EXERCISE PROMPT ::
Every entry needs to appear again exactly as written below.

Spatial object tracking data
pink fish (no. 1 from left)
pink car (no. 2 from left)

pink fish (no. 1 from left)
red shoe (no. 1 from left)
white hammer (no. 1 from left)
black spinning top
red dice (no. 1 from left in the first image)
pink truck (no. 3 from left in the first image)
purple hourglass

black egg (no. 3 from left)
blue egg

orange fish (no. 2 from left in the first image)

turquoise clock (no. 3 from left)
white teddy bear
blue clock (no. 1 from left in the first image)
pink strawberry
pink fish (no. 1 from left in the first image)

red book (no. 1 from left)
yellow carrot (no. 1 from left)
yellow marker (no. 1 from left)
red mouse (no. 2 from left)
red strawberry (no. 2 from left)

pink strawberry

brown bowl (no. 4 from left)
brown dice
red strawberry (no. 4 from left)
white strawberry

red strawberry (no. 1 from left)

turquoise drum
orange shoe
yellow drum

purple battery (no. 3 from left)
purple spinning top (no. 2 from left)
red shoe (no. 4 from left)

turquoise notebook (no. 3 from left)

TASK SOLUTION ::
pink fish (no. 1 from left)
pink car (no. 2 from left)

pink fish (no. 1 from left)
red shoe (no. 1 from left)
white hammer (no. 1 from left)
black spinning top
red dice (no. 1 from left in the first image)
pink truck (no. 3 from left in the first image)
purple hourglass

black egg (no. 3 from left)
blue egg

orange fish (no. 2 from left in the first image)

turquoise clock (no. 3 from left)
white teddy bear
blue clock (no. 1 from left in the first image)
pink strawberry
pink fish (no. 1 from left in the first image)

red book (no. 1 from left)
yellow carrot (no. 1 from left)
yellow marker (no. 1 from left)
red mouse (no. 2 from left)
red strawberry (no. 2 from left)

pink strawberry

brown bowl (no. 4 from left)
brown dice
red strawberry (no. 4 from left)
white strawberry

red strawberry (no. 1 from left)

turquoise drum
orange shoe
yellow drum

purple battery (no. 3 from left)
purple spinning top (no. 2 from left)
red shoe (no. 4 from left)

turquoise notebook (no. 3 from left)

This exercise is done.